Retype the part of the listing that opens with the line containing "Return the (x, y)" and closes with the line containing "reclined [342, 1452]", both of those lines included.

— START OF STORED DATA —

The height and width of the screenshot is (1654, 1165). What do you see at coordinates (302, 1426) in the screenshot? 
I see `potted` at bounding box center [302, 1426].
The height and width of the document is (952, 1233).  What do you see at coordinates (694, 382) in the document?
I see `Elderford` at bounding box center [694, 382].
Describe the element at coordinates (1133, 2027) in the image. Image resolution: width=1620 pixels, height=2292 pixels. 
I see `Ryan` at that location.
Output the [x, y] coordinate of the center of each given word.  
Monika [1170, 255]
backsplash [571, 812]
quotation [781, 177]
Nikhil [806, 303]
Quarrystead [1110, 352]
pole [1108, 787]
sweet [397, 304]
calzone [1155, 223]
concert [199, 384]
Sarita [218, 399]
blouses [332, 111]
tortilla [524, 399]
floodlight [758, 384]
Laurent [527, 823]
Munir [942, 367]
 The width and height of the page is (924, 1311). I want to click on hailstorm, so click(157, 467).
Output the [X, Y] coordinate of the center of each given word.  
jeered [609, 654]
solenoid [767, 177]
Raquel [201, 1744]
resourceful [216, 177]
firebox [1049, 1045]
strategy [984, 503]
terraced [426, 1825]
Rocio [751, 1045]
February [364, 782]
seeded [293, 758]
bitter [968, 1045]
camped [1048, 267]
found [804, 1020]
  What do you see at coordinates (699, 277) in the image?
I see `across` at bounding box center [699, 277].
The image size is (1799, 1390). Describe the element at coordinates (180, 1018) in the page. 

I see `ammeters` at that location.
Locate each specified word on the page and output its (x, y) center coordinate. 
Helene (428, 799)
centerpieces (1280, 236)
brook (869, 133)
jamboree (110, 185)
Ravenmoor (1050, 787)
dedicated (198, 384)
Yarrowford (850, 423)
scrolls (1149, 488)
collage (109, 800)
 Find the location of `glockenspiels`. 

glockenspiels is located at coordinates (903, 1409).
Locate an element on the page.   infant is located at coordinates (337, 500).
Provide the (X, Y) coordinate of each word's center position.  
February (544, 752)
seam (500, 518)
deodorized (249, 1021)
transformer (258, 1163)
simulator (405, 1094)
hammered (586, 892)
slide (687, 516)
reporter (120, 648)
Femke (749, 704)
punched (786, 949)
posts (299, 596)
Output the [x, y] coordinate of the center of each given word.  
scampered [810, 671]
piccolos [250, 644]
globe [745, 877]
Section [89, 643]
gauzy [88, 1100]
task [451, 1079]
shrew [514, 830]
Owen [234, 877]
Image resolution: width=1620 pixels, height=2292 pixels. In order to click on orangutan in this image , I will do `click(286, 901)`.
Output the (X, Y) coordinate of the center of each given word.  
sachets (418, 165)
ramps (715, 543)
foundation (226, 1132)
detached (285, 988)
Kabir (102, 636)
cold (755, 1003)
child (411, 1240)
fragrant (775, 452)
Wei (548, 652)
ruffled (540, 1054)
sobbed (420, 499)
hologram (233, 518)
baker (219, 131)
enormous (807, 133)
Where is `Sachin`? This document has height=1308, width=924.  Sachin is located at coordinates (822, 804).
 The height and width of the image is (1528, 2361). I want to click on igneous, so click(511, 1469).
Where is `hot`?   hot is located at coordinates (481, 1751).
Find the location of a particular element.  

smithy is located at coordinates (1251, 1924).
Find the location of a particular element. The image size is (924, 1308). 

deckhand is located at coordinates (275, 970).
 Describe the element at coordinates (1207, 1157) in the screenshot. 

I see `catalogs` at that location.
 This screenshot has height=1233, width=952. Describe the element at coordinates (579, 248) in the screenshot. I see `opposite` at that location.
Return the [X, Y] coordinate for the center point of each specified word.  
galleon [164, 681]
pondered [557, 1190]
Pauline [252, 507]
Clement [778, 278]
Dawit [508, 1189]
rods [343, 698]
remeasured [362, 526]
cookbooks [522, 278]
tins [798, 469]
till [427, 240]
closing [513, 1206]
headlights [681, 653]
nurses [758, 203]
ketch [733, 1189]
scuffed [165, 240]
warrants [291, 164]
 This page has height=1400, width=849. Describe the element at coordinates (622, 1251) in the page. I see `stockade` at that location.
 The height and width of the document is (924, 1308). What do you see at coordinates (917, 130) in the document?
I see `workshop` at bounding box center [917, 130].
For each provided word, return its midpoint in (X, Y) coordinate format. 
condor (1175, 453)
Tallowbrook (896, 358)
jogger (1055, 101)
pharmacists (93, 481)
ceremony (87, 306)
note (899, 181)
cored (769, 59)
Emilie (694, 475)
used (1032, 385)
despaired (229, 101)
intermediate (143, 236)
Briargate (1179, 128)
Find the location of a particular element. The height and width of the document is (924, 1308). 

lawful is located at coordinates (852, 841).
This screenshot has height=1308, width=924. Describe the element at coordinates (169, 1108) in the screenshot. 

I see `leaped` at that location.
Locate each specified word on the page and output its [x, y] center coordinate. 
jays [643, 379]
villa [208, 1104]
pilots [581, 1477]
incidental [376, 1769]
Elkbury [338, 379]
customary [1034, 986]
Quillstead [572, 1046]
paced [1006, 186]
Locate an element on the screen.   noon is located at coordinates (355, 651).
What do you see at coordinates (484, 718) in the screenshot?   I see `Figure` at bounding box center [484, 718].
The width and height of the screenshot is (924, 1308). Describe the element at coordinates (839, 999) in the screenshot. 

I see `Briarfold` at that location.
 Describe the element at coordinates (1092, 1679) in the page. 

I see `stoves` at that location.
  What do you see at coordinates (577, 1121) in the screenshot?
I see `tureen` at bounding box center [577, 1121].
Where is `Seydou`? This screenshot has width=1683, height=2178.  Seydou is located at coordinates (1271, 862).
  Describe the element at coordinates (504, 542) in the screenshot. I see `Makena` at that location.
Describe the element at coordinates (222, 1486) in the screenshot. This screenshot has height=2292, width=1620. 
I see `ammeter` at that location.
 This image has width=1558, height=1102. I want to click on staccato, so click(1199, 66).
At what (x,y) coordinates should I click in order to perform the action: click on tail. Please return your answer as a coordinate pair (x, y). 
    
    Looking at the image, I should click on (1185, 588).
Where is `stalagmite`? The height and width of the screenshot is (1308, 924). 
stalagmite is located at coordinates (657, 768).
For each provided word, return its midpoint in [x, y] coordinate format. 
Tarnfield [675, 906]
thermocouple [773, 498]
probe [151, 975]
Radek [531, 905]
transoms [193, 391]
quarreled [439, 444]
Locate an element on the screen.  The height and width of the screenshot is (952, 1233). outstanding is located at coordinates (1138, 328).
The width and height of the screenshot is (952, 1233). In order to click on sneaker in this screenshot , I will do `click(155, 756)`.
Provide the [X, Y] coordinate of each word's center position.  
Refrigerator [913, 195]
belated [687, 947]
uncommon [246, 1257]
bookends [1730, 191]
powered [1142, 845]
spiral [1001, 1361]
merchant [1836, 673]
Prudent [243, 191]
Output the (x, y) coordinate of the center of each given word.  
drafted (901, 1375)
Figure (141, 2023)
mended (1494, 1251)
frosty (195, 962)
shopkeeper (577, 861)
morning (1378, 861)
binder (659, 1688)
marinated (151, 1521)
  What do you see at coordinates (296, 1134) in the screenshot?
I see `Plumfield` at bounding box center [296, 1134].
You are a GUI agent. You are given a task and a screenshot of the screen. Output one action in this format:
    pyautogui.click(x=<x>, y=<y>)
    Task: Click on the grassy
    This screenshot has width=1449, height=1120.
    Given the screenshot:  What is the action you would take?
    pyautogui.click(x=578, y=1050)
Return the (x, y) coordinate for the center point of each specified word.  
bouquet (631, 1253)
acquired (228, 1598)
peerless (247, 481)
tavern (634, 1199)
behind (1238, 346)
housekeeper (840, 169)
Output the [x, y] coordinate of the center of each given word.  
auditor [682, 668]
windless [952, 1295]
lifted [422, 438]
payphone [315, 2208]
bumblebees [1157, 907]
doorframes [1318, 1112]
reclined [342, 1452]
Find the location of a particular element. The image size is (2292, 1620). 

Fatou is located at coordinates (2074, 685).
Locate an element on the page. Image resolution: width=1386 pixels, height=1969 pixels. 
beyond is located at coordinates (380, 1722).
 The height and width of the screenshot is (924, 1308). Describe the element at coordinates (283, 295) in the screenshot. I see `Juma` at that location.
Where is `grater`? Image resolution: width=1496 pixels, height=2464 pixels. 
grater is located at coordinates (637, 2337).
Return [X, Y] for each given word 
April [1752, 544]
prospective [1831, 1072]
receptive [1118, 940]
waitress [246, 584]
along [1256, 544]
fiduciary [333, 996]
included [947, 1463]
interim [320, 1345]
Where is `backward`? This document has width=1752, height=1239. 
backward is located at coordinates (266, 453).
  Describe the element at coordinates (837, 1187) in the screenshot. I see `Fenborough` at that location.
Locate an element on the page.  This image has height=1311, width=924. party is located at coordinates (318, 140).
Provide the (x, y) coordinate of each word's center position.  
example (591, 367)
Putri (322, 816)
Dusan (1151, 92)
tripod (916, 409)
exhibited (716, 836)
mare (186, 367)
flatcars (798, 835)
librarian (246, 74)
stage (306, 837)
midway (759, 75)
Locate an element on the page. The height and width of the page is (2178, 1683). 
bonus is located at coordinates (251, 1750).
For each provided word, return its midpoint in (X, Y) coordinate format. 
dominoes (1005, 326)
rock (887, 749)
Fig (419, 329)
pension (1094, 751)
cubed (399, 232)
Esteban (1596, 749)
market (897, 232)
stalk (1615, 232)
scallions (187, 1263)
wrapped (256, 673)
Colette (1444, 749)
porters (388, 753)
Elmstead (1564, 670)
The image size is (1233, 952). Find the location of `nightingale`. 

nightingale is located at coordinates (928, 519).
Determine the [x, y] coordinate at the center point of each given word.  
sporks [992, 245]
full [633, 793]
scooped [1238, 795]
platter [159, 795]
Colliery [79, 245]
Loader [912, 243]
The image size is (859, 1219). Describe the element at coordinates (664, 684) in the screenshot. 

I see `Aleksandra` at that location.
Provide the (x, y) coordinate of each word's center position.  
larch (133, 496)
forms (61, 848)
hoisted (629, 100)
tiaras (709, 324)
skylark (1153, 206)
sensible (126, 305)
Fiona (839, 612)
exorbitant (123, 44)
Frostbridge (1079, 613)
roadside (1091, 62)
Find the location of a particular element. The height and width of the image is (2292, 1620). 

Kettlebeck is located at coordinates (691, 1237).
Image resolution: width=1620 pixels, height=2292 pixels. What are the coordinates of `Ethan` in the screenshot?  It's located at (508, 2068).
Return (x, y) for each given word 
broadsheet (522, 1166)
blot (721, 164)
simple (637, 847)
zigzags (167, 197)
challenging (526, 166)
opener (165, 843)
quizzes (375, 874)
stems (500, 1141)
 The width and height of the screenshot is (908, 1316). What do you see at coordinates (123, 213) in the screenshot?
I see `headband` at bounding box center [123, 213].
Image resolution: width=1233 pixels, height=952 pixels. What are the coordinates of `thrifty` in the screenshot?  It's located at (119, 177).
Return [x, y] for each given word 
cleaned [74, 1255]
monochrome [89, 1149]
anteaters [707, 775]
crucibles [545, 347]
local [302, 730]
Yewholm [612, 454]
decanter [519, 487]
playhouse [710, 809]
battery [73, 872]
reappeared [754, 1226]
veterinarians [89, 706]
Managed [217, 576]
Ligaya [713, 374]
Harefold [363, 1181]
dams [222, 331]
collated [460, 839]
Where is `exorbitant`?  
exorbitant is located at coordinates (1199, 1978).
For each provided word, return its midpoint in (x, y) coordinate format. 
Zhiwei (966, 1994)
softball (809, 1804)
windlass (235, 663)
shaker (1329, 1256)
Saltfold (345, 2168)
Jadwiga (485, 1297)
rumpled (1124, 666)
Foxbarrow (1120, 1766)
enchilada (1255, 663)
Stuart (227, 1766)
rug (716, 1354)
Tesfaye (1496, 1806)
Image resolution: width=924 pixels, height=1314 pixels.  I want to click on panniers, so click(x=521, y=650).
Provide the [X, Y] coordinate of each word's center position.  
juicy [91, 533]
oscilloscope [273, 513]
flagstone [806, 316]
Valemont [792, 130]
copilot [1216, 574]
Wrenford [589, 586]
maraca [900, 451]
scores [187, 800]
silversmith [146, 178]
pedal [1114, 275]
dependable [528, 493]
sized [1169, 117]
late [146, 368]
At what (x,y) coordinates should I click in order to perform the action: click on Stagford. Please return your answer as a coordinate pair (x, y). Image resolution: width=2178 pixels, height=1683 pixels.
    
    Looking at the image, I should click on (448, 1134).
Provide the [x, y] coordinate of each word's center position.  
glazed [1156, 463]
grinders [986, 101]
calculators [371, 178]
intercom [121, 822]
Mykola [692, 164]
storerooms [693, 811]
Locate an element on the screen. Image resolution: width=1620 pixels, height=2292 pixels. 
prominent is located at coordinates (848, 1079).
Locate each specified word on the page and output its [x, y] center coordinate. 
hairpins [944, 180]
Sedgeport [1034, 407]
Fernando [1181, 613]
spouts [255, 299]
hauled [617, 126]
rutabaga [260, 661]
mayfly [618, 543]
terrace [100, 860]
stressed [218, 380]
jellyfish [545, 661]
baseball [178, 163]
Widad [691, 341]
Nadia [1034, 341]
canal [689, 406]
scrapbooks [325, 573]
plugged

— END OF STORED DATA —

▶ _TASK SOLUTION_
Return the (x, y) coordinate for the center point of each specified word.  
bouquet (631, 1253)
acquired (228, 1598)
peerless (247, 481)
tavern (634, 1199)
behind (1238, 346)
housekeeper (840, 169)
Output the [x, y] coordinate of the center of each given word.  
auditor [682, 668]
windless [952, 1295]
lifted [422, 438]
payphone [315, 2208]
bumblebees [1157, 907]
doorframes [1318, 1112]
reclined [342, 1452]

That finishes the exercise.